● SUPPLIED INFORMATION:
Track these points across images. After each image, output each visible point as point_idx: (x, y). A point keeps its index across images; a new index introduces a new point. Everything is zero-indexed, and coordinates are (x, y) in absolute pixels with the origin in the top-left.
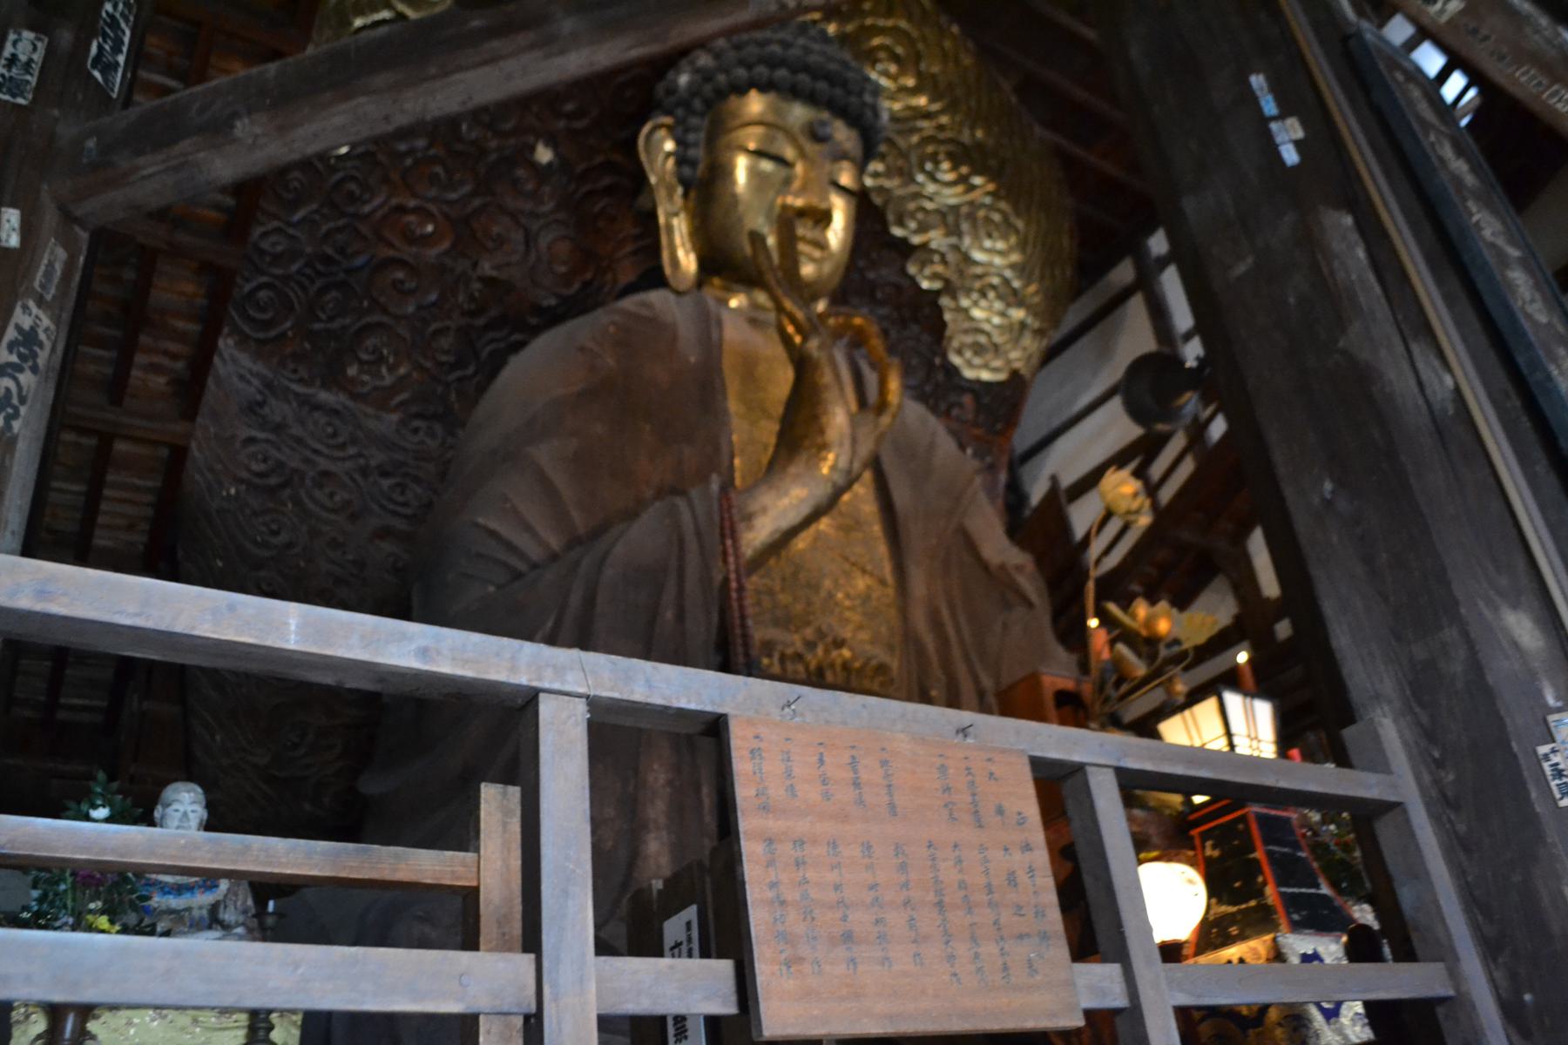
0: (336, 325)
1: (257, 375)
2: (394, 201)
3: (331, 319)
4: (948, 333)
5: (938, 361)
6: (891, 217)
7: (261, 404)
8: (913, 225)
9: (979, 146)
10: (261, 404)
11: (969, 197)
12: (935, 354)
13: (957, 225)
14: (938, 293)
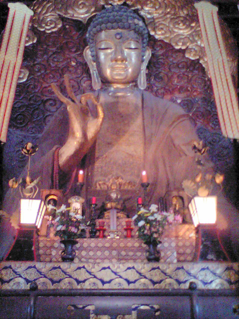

● REQUEST:
Return every line of the records that contains the word "introduces".

● TASK RESPONSE:
Track these points across images. After each image, output each visible point as point_idx: (x, y). A point keeps its index across images; a new index introduces a new point. Everything is zero-indexed, and coordinates are (x, y) in absolute pixels with the origin in the top-left.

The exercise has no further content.